* **INSTRUCTIONS TO FOLLOW**: Find every line below where the string "green" shows up, and copy those lines.
*** DATA PROVIDED Section Begins ***
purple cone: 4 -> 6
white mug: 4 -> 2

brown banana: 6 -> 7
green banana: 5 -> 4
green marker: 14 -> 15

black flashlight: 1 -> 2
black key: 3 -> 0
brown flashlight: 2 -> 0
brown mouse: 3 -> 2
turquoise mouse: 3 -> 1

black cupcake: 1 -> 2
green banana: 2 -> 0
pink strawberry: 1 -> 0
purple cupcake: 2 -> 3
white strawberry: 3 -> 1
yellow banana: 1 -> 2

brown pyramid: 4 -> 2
*** DATA PROVIDED Section Ends ***
*** DATA PROVIDED Section Begins ***
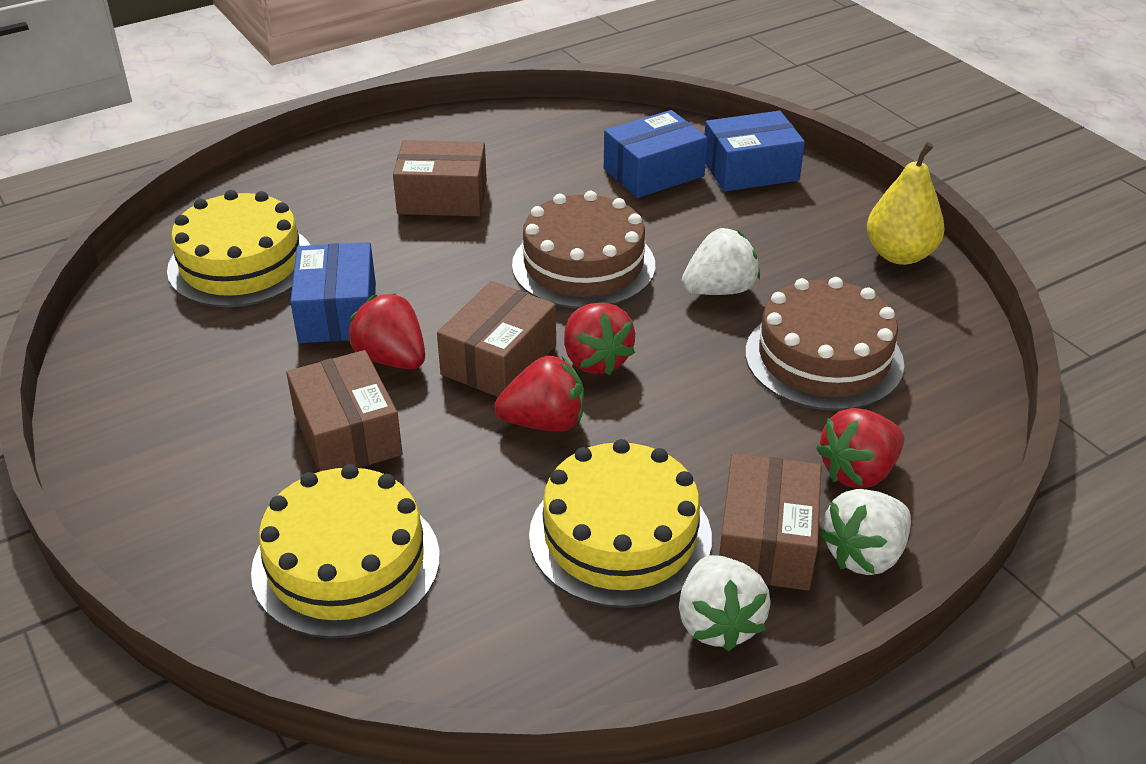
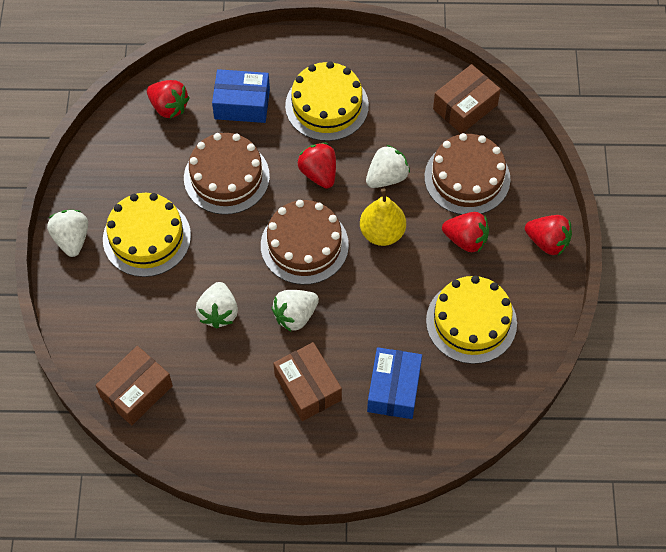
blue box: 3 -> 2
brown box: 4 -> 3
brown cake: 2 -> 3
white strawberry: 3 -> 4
*** DATA PROVIDED Section Ends ***
* **WRITTEN RESPONSE**:
green banana: 5 -> 4
green marker: 14 -> 15
green banana: 2 -> 0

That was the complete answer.